TASK TO CARRY OUT :: From the line that contains "Q1: NPN BC337" to the last line of the entries, write each line out exactly; include both ends and nothing else.

======

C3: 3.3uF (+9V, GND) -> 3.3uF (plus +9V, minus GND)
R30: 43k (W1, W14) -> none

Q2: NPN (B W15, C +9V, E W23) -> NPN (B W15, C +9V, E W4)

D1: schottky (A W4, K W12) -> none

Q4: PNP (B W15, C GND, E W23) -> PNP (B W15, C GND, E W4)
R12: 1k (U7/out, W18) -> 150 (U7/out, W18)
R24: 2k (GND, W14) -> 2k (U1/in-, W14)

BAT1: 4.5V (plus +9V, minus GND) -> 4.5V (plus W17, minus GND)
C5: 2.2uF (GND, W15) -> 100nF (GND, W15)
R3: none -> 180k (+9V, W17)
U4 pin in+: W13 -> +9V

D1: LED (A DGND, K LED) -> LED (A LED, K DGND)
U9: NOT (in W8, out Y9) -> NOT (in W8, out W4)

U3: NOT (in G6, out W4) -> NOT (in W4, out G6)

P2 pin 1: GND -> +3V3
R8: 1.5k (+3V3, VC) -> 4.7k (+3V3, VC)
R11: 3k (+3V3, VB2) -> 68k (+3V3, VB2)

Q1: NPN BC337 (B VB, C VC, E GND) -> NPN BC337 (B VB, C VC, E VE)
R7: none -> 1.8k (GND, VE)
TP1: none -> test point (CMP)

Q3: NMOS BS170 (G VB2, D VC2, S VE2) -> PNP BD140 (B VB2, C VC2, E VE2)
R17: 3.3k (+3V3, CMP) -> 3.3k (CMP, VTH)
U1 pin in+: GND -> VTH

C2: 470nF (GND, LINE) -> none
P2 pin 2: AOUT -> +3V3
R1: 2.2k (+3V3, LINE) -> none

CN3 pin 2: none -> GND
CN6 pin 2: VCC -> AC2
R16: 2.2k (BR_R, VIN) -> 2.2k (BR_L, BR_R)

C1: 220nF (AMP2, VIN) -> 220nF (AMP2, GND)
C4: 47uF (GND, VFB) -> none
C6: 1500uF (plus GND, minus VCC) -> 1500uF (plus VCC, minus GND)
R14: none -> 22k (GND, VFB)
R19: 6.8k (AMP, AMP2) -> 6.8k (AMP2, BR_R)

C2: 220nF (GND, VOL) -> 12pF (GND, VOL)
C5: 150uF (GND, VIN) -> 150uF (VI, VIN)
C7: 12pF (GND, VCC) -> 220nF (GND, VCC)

======

EXERCISE ANSWER ::
Q1: NPN BC337 (B VB, C VC, E GND) -> NPN BC337 (B VB, C VC, E VE)
R7: none -> 1.8k (GND, VE)
TP1: none -> test point (CMP)

Q3: NMOS BS170 (G VB2, D VC2, S VE2) -> PNP BD140 (B VB2, C VC2, E VE2)
R17: 3.3k (+3V3, CMP) -> 3.3k (CMP, VTH)
U1 pin in+: GND -> VTH

C2: 470nF (GND, LINE) -> none
P2 pin 2: AOUT -> +3V3
R1: 2.2k (+3V3, LINE) -> none

CN3 pin 2: none -> GND
CN6 pin 2: VCC -> AC2
R16: 2.2k (BR_R, VIN) -> 2.2k (BR_L, BR_R)

C1: 220nF (AMP2, VIN) -> 220nF (AMP2, GND)
C4: 47uF (GND, VFB) -> none
C6: 1500uF (plus GND, minus VCC) -> 1500uF (plus VCC, minus GND)
R14: none -> 22k (GND, VFB)
R19: 6.8k (AMP, AMP2) -> 6.8k (AMP2, BR_R)

C2: 220nF (GND, VOL) -> 12pF (GND, VOL)
C5: 150uF (GND, VIN) -> 150uF (VI, VIN)
C7: 12pF (GND, VCC) -> 220nF (GND, VCC)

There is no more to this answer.